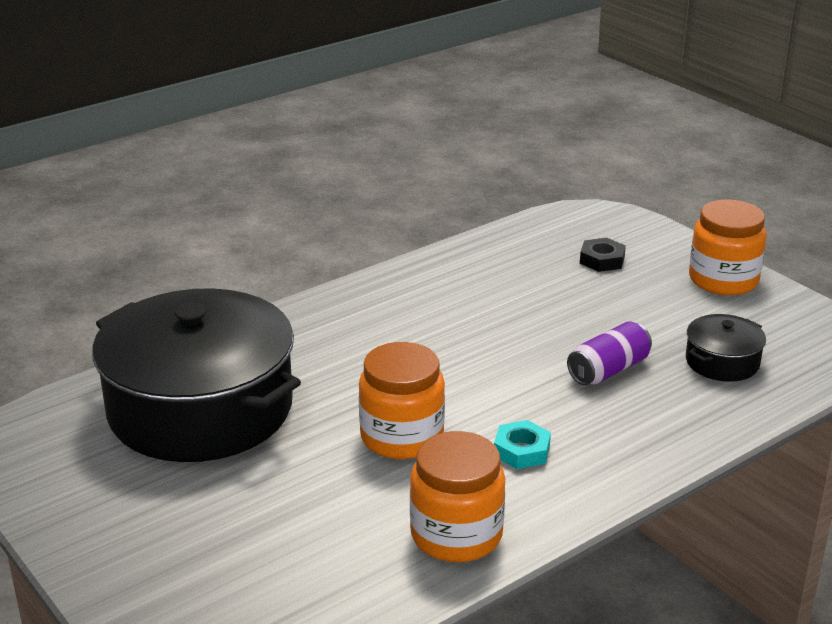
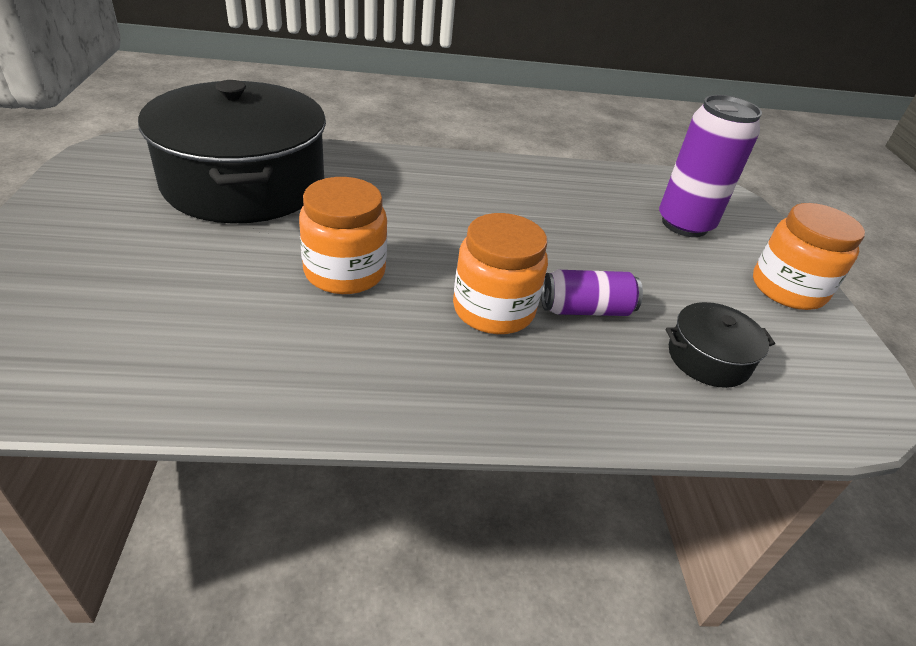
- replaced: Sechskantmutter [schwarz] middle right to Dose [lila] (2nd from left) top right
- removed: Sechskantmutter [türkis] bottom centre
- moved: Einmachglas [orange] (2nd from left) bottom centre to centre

[Exercise] Search the material above for "from". Copy each line that has it.

[Result below]
- replaced: Sechskantmutter [schwarz] middle right to Dose [lila] (2nd from left) top right
- moved: Einmachglas [orange] (2nd from left) bottom centre to centre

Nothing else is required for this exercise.